Once the line containing "U9: NOT CD4069 (in W6, out W10) -> none" has been written out, stop; until then, restate each line of the entries below word for word from the first.

[Given records — start]

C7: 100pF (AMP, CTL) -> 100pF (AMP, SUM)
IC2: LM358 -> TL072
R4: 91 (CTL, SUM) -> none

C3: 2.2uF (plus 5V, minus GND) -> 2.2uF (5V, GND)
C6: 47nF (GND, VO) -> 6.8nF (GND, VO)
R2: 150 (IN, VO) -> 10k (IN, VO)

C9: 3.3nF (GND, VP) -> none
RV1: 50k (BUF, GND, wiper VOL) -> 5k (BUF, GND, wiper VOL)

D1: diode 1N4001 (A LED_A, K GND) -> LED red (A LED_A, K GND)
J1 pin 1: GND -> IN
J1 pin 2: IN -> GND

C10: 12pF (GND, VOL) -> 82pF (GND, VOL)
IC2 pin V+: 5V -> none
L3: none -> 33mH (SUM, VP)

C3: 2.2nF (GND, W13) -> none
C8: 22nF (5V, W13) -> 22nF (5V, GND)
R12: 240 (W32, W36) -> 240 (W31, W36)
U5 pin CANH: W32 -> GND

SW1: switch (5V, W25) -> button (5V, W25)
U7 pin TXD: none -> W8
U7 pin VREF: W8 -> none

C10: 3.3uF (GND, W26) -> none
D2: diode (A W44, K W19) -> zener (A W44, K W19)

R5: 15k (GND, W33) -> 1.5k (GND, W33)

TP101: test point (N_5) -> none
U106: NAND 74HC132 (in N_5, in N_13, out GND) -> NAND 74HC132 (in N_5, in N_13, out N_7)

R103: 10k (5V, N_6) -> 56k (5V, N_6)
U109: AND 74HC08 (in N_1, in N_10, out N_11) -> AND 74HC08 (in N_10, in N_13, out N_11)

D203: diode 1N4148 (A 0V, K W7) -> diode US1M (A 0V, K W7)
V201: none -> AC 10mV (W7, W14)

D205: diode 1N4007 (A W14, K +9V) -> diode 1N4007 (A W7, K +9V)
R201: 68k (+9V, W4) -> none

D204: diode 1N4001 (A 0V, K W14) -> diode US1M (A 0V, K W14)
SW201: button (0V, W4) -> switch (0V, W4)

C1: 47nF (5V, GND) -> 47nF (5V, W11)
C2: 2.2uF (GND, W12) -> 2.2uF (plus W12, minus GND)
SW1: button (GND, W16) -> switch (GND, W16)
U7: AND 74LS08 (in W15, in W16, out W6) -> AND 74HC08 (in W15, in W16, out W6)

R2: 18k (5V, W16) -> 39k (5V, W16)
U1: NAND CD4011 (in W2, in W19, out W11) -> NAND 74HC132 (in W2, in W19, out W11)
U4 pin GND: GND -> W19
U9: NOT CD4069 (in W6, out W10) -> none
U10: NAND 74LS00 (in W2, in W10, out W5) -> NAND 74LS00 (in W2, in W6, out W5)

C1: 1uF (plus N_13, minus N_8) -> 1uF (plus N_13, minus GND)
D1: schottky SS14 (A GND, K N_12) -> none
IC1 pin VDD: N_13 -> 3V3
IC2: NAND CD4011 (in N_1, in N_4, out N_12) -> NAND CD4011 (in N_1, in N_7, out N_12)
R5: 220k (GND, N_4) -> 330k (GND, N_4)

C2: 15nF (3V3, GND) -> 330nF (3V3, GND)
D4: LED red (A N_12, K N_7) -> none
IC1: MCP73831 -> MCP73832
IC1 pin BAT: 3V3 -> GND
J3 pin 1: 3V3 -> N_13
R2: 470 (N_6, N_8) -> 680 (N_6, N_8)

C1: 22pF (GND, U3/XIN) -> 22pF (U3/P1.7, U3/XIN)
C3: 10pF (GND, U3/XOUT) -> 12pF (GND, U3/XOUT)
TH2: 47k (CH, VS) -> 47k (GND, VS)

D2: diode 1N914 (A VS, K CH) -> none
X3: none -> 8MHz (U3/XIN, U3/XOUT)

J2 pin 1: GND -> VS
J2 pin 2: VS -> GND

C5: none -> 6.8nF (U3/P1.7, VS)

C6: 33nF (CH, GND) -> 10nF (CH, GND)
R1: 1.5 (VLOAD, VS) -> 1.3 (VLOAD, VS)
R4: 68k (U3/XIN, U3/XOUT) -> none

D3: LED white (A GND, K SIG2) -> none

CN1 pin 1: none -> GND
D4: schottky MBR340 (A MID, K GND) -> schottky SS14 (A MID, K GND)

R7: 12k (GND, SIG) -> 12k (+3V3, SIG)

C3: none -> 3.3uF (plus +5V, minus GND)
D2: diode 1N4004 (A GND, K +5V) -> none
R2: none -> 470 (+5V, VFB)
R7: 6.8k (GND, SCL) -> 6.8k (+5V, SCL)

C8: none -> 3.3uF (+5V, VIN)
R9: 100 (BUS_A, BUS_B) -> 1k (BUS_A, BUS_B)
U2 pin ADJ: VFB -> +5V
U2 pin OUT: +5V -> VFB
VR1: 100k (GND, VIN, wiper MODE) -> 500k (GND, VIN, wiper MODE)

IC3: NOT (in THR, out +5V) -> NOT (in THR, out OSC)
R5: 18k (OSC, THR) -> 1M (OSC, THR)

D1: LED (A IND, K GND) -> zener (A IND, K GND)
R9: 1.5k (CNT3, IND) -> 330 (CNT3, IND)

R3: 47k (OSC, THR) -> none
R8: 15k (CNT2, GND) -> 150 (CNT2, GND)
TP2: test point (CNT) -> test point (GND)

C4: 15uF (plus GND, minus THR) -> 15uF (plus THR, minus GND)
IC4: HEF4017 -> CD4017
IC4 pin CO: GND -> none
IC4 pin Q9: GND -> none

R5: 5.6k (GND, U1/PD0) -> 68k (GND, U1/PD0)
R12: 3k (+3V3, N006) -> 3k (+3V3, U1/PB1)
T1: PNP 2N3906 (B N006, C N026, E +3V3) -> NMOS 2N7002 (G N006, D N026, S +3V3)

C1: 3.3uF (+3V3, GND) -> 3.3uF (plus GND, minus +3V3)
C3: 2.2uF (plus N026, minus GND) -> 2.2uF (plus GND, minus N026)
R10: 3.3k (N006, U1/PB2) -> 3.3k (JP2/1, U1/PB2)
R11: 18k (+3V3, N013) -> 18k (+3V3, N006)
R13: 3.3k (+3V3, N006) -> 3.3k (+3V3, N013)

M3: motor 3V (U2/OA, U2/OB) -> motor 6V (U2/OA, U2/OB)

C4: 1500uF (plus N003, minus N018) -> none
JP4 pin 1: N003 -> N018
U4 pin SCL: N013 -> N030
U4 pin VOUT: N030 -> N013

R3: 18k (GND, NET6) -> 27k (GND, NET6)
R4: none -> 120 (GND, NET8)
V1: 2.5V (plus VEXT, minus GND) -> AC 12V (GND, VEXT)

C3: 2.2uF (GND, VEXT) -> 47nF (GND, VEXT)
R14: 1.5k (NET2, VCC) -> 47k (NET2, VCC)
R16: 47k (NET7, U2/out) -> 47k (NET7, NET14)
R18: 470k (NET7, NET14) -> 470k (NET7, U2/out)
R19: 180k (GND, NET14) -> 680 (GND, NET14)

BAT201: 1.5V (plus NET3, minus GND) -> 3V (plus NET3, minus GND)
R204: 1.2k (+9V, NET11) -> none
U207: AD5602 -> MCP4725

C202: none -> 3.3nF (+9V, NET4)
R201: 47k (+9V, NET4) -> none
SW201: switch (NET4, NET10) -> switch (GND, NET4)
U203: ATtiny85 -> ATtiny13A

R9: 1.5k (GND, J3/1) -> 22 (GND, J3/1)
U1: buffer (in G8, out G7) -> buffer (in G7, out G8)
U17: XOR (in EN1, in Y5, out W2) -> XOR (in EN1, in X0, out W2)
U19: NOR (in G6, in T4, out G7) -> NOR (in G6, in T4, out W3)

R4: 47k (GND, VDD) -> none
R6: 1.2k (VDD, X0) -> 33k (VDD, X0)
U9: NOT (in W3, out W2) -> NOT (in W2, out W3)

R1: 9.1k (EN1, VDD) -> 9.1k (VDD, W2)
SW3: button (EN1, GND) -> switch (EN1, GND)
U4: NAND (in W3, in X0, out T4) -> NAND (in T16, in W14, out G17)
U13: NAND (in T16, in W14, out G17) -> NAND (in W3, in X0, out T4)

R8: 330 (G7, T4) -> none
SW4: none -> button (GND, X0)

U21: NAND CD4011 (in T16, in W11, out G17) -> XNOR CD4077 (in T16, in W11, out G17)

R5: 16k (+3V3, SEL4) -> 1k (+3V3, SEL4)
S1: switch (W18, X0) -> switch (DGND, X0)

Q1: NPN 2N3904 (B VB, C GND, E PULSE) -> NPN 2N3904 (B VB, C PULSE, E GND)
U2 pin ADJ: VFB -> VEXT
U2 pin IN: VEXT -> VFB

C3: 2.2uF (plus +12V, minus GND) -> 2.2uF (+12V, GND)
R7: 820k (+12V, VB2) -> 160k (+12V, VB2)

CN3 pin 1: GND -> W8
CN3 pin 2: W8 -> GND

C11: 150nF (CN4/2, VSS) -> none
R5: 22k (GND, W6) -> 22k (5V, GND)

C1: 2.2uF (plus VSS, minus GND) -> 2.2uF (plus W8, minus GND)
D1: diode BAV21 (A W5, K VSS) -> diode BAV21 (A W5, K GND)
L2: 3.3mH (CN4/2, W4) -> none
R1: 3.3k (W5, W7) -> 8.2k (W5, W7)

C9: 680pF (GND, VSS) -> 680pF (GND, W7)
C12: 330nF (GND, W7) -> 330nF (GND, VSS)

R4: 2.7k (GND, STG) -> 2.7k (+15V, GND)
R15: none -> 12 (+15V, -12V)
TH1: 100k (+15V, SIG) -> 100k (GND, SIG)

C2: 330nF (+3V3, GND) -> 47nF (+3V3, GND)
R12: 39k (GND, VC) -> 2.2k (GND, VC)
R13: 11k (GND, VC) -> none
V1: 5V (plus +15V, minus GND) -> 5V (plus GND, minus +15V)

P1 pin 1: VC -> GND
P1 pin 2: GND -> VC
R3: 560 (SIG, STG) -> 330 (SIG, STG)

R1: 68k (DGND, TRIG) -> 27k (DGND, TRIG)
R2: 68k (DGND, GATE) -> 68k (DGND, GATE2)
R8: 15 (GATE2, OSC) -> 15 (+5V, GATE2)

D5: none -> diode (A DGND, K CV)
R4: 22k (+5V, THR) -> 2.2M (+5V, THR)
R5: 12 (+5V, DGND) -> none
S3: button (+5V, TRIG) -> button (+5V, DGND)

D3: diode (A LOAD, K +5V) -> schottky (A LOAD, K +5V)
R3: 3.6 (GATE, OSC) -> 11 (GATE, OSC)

[Given records — finish]

• _Result of this exercise_:
C7: 100pF (AMP, CTL) -> 100pF (AMP, SUM)
IC2: LM358 -> TL072
R4: 91 (CTL, SUM) -> none

C3: 2.2uF (plus 5V, minus GND) -> 2.2uF (5V, GND)
C6: 47nF (GND, VO) -> 6.8nF (GND, VO)
R2: 150 (IN, VO) -> 10k (IN, VO)

C9: 3.3nF (GND, VP) -> none
RV1: 50k (BUF, GND, wiper VOL) -> 5k (BUF, GND, wiper VOL)

D1: diode 1N4001 (A LED_A, K GND) -> LED red (A LED_A, K GND)
J1 pin 1: GND -> IN
J1 pin 2: IN -> GND

C10: 12pF (GND, VOL) -> 82pF (GND, VOL)
IC2 pin V+: 5V -> none
L3: none -> 33mH (SUM, VP)

C3: 2.2nF (GND, W13) -> none
C8: 22nF (5V, W13) -> 22nF (5V, GND)
R12: 240 (W32, W36) -> 240 (W31, W36)
U5 pin CANH: W32 -> GND

SW1: switch (5V, W25) -> button (5V, W25)
U7 pin TXD: none -> W8
U7 pin VREF: W8 -> none

C10: 3.3uF (GND, W26) -> none
D2: diode (A W44, K W19) -> zener (A W44, K W19)

R5: 15k (GND, W33) -> 1.5k (GND, W33)

TP101: test point (N_5) -> none
U106: NAND 74HC132 (in N_5, in N_13, out GND) -> NAND 74HC132 (in N_5, in N_13, out N_7)

R103: 10k (5V, N_6) -> 56k (5V, N_6)
U109: AND 74HC08 (in N_1, in N_10, out N_11) -> AND 74HC08 (in N_10, in N_13, out N_11)

D203: diode 1N4148 (A 0V, K W7) -> diode US1M (A 0V, K W7)
V201: none -> AC 10mV (W7, W14)

D205: diode 1N4007 (A W14, K +9V) -> diode 1N4007 (A W7, K +9V)
R201: 68k (+9V, W4) -> none

D204: diode 1N4001 (A 0V, K W14) -> diode US1M (A 0V, K W14)
SW201: button (0V, W4) -> switch (0V, W4)

C1: 47nF (5V, GND) -> 47nF (5V, W11)
C2: 2.2uF (GND, W12) -> 2.2uF (plus W12, minus GND)
SW1: button (GND, W16) -> switch (GND, W16)
U7: AND 74LS08 (in W15, in W16, out W6) -> AND 74HC08 (in W15, in W16, out W6)

R2: 18k (5V, W16) -> 39k (5V, W16)
U1: NAND CD4011 (in W2, in W19, out W11) -> NAND 74HC132 (in W2, in W19, out W11)
U4 pin GND: GND -> W19
U9: NOT CD4069 (in W6, out W10) -> none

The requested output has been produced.